Only one stretch of the data below is needed: the line with "119, 44, 66>" through the last line. Output it exactly and drop the pictures.

Given material.
_ _ _ _ _ _ _

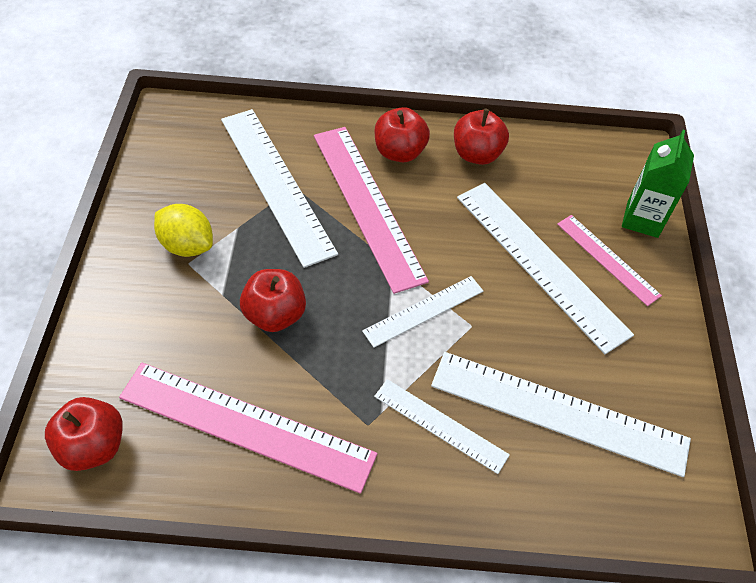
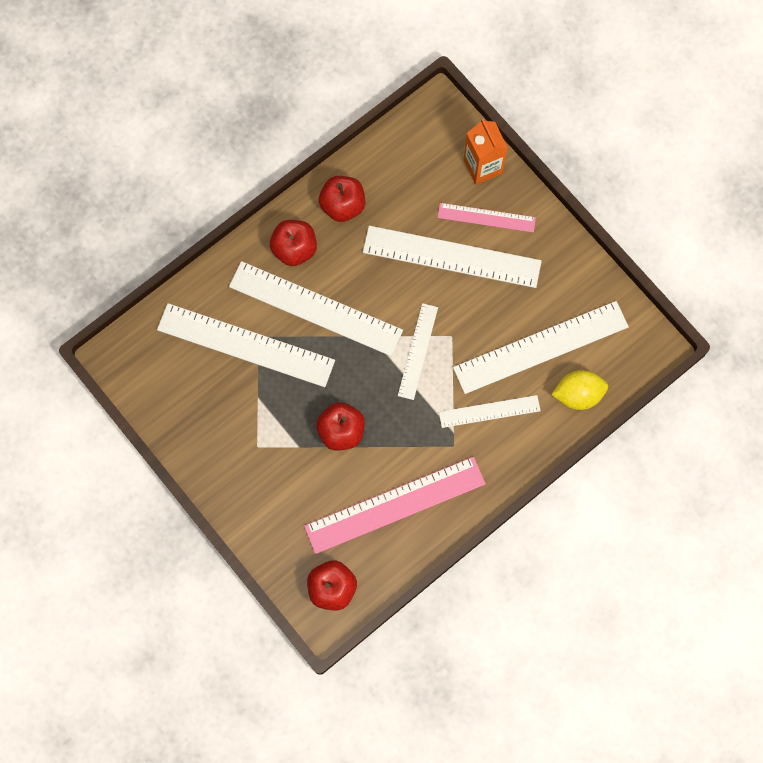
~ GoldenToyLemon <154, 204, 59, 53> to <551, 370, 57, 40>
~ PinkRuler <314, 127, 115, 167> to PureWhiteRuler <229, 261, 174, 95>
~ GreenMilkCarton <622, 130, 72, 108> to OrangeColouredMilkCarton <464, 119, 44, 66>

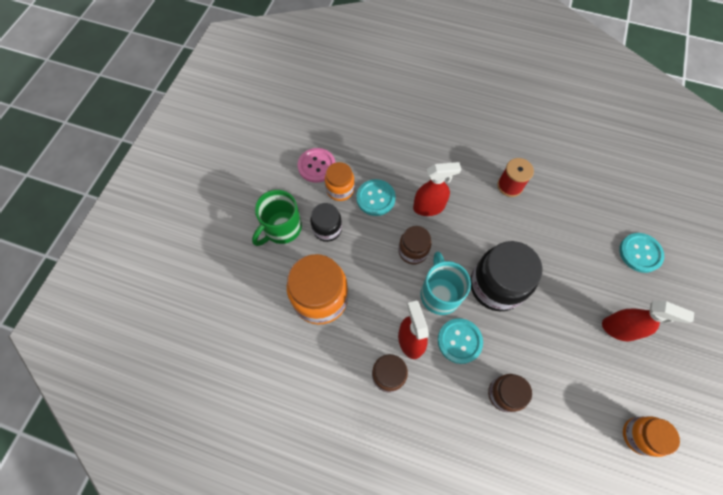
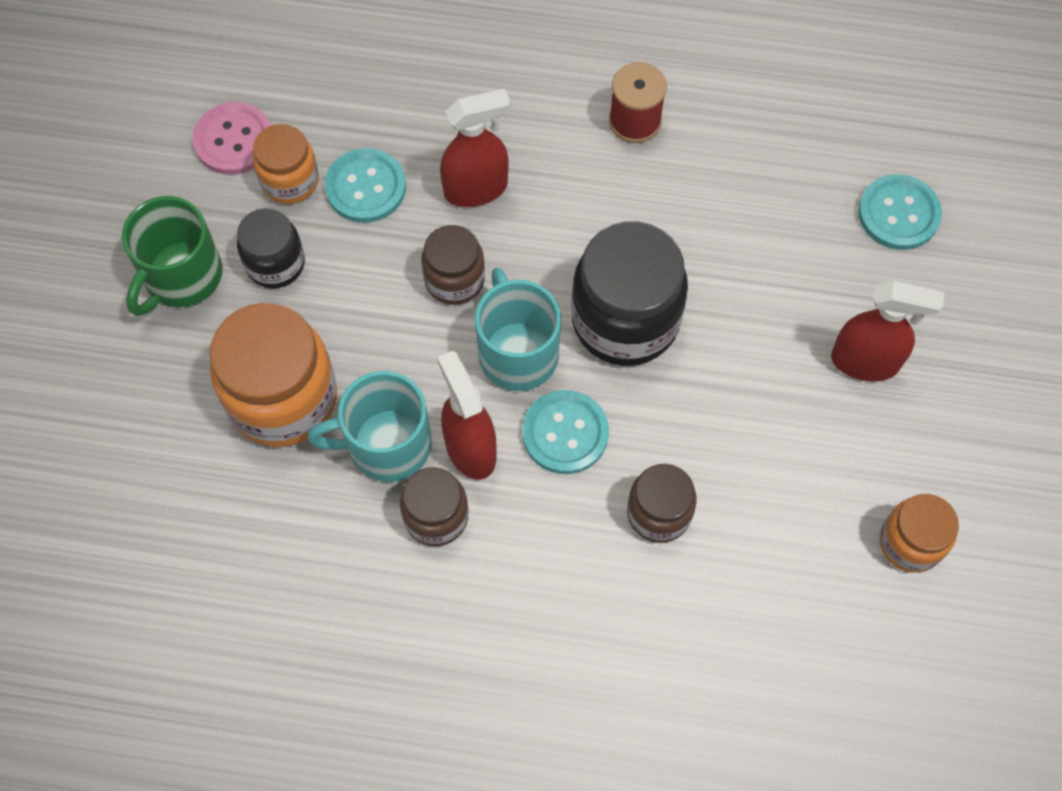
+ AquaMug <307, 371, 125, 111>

_ _ _ _ _ _ _

Result of this exercise.
~ GreenMilkCarton <622, 130, 72, 108> to OrangeColouredMilkCarton <464, 119, 44, 66>

+ AquaMug <307, 371, 125, 111>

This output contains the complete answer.